Transcribe the data that follows without changing a word, and omit the pictures.
━━━ Extracted records
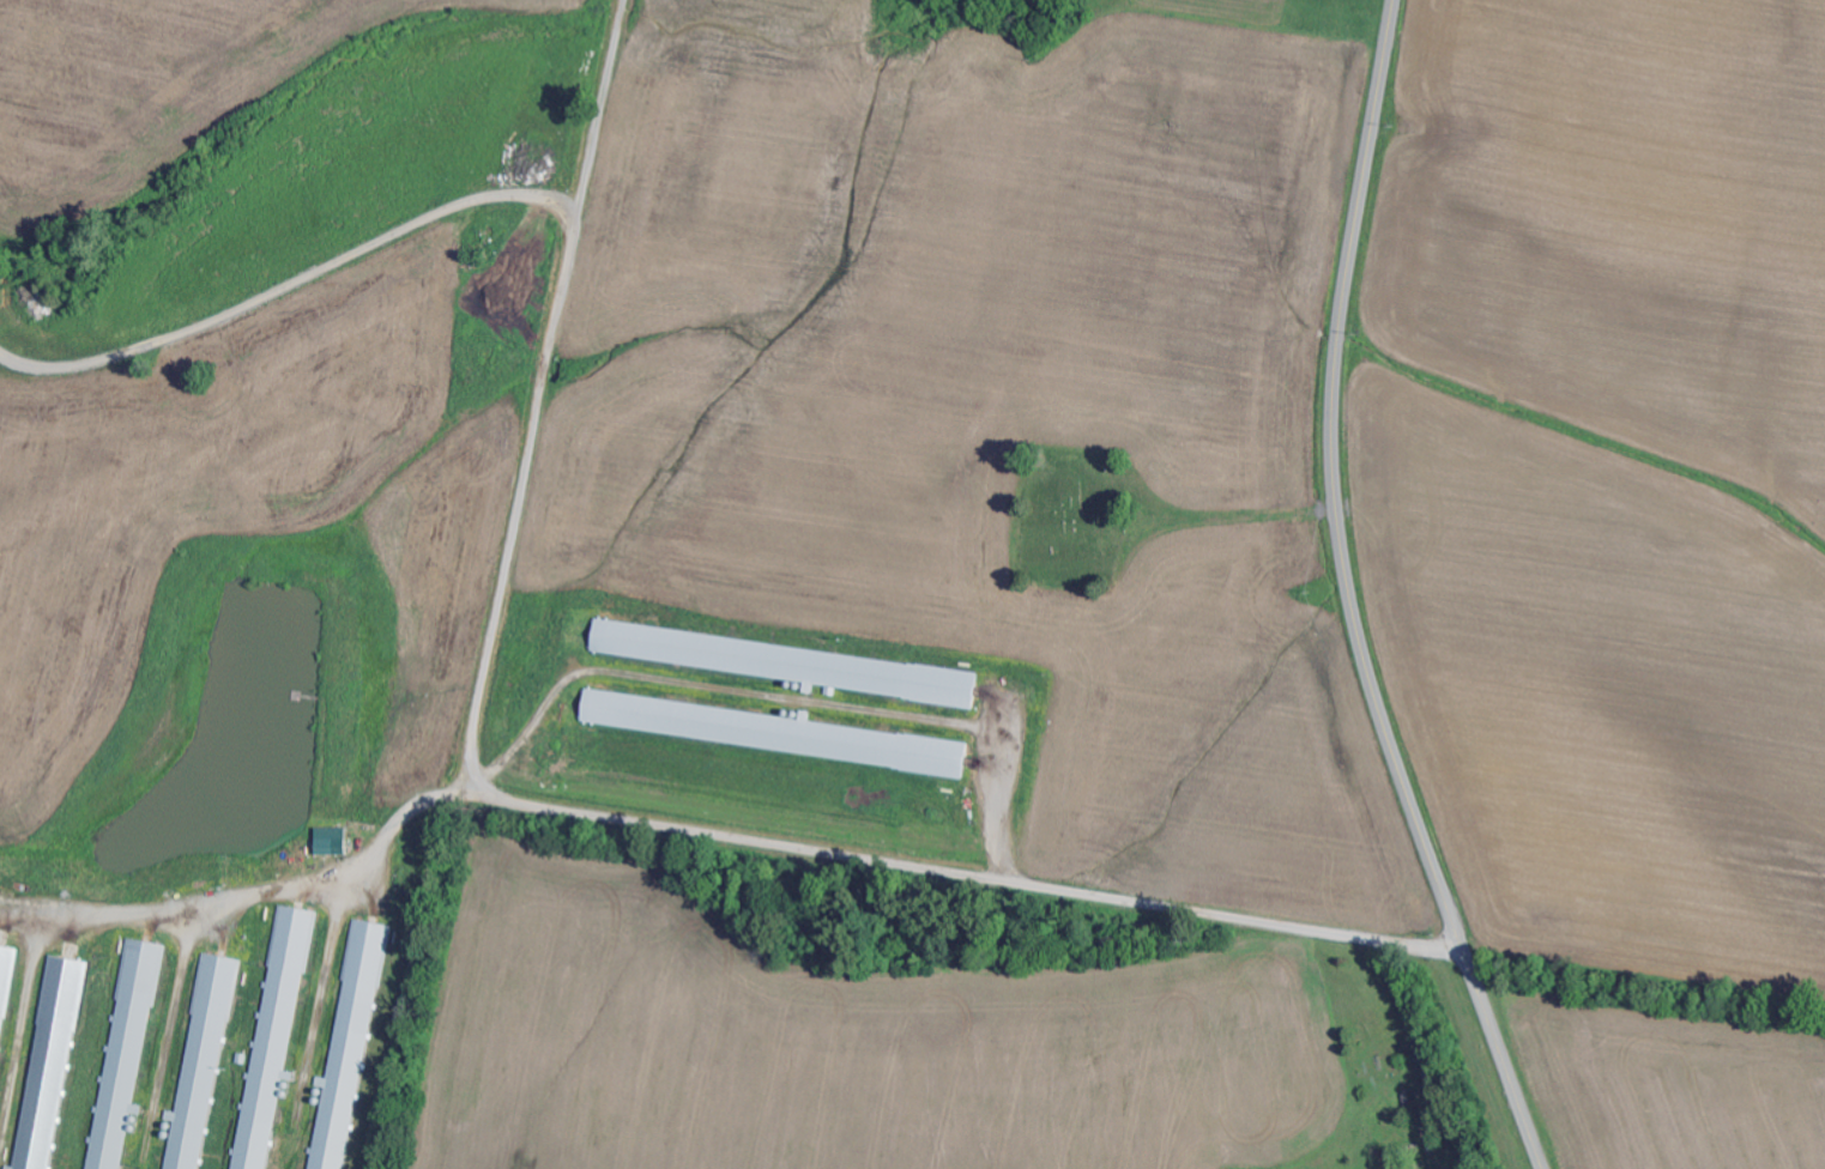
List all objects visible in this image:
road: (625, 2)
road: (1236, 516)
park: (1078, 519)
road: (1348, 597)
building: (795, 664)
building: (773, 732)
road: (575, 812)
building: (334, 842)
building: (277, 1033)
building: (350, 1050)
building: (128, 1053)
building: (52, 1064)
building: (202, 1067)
━━━━━━
■ **Result of this exercise**
List all objects visible in this image:
road: (625, 2)
road: (1236, 516)
park: (1078, 519)
road: (1348, 597)
building: (795, 664)
building: (773, 732)
road: (575, 812)
building: (334, 842)
building: (277, 1033)
building: (350, 1050)
building: (128, 1053)
building: (52, 1064)
building: (202, 1067)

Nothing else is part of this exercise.